WHAT YOU HAVE TO DO.
Write out the lines starting at the one that holds "grey brick I10 level" and ending with the final line of the data, exactly and with no others.

SUPPLIED RECORDS.
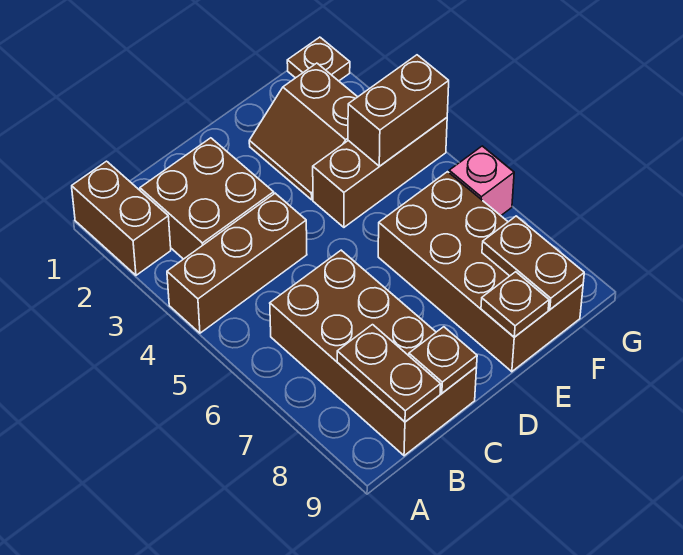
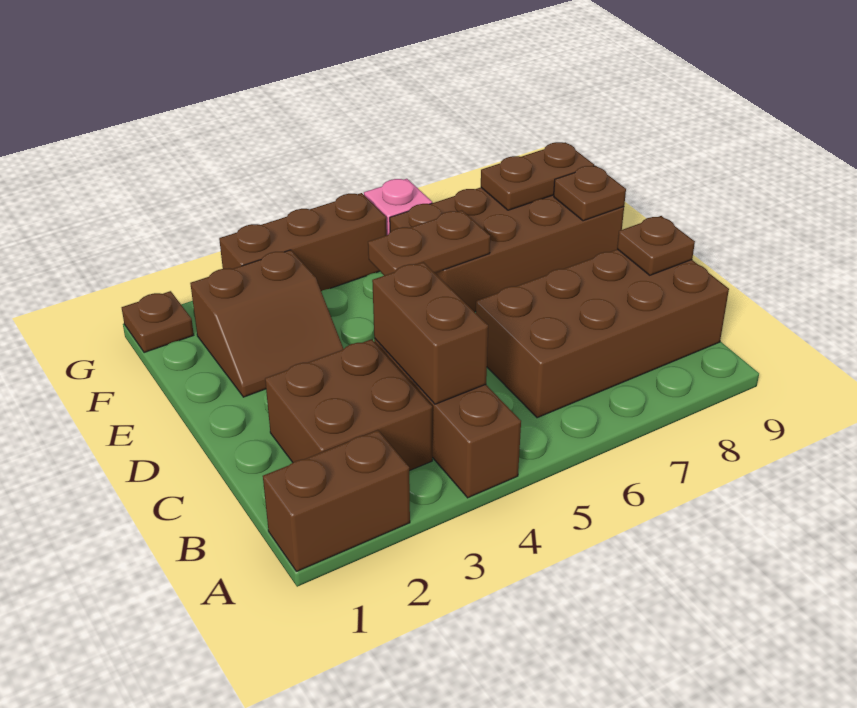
brown plate B8:B9 level 2 -> brown plate E5:E6 level 2
brown brick E4:G4 level 1 -> brown brick G3:G5 level 1
brown brick F4:G4 level 2 -> brown brick B4:C4 level 2

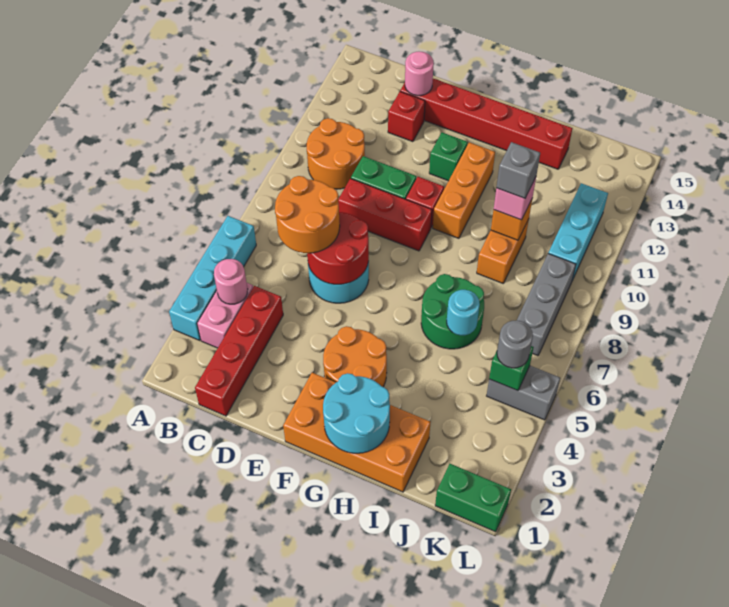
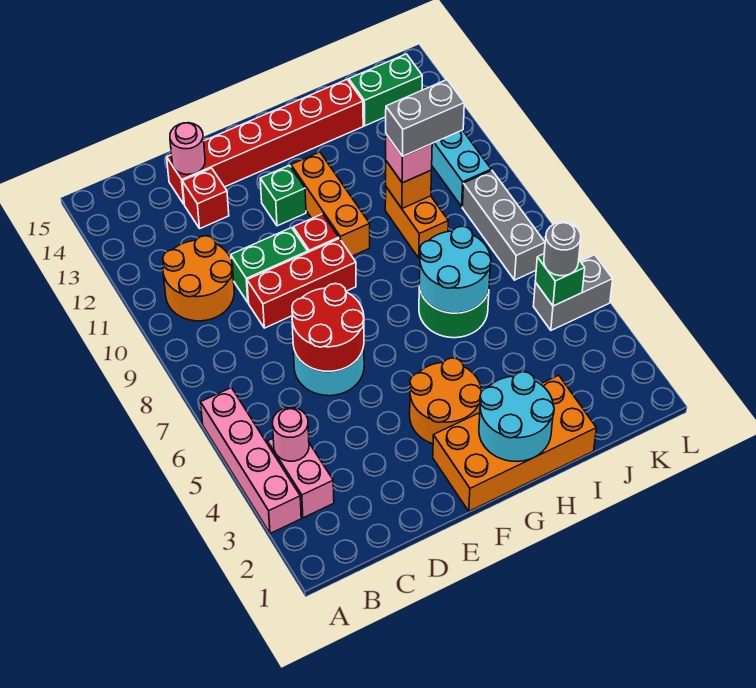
cyan brick A3:A6 level 1 -> pink brick A3:A6 level 1
red brick C1:C4 level 1 -> none
orange round brick C6:D7 level 3 -> none
cyan round brick I6 level 2 -> cyan round brick H6:I7 level 2
grey brick I10 level 4 -> grey brick I10:J10 level 4
green brick K1:L1 level 1 -> green brick J14:K14 level 1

EXERCISE RESULT.
grey brick I10 level 4 -> grey brick I10:J10 level 4
green brick K1:L1 level 1 -> green brick J14:K14 level 1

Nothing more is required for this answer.